**WHAT TO WORK ON**
In your copy of the data, omit the pictures and keep all else exactly as given.

**INPUT RECORDS**

--- START ---

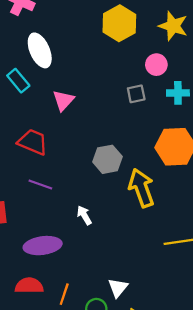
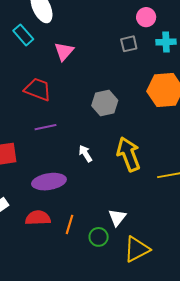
purple line: (40, 184) -> (46, 127), turned -30
yellow arrow: (141, 188) -> (129, 154), moved

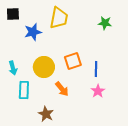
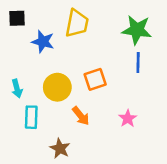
green star: (105, 23) -> (137, 30), size x1.6
blue star: (33, 32) -> (43, 42), turned 30
blue line: (96, 69) -> (138, 62), moved

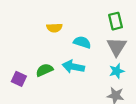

--- END ---

**RESULT BELOW**
purple line: (40, 184) -> (46, 127), turned -30
yellow arrow: (141, 188) -> (129, 154), moved

green star: (105, 23) -> (137, 30), size x1.6
blue star: (33, 32) -> (43, 42), turned 30
blue line: (96, 69) -> (138, 62), moved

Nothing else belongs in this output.